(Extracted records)

________________________________________

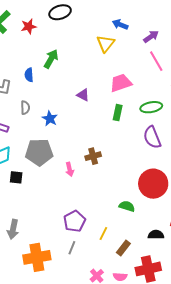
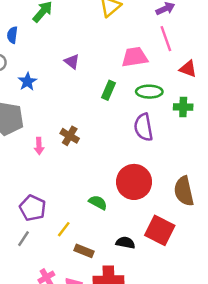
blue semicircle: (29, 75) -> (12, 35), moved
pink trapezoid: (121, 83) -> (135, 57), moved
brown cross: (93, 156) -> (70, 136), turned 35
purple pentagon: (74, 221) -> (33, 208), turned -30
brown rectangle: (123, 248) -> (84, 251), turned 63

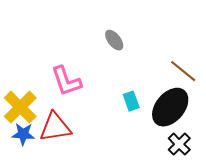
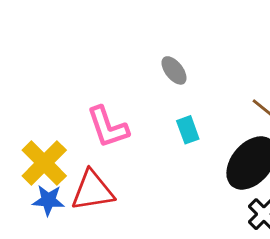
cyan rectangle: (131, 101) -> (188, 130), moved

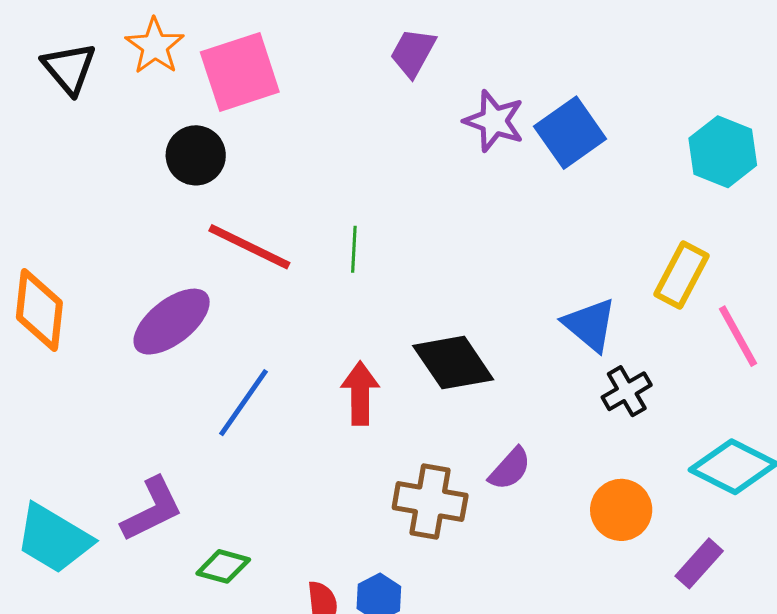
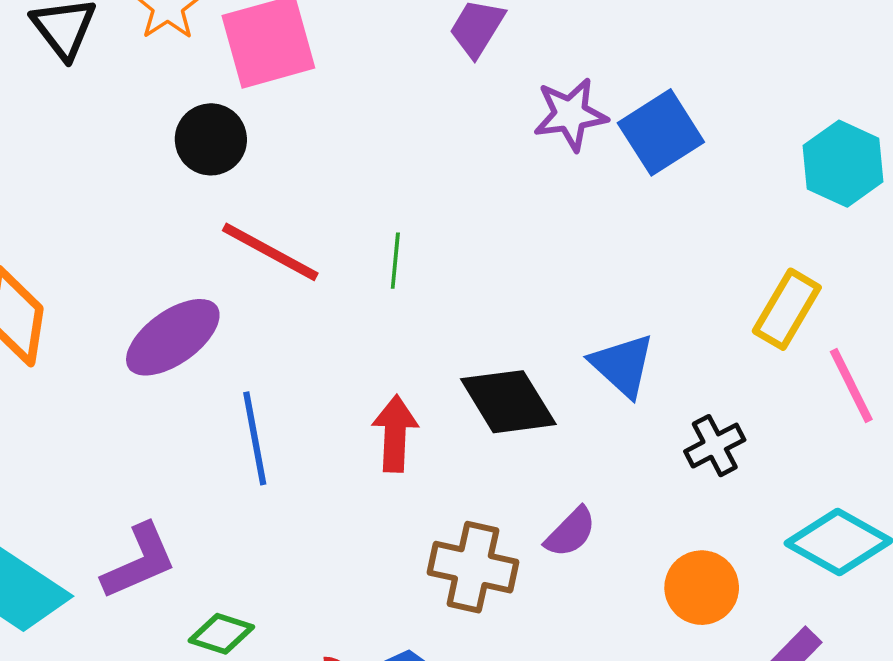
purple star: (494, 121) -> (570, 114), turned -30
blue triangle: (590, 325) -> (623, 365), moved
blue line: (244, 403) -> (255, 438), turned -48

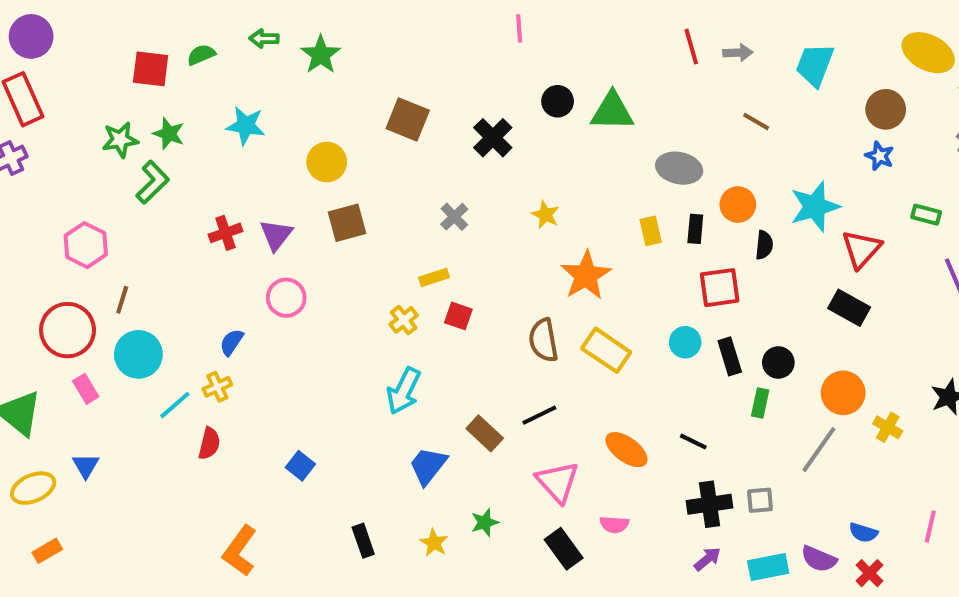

________________________________________

**Your objective**
Retype exactly the lines above, starting at the line containing "blue triangle: (590, 325)" and ending with the last line, both included; leave out the pictures.

**Reply**
blue triangle: (590, 325) -> (623, 365), moved
blue line: (244, 403) -> (255, 438), turned -48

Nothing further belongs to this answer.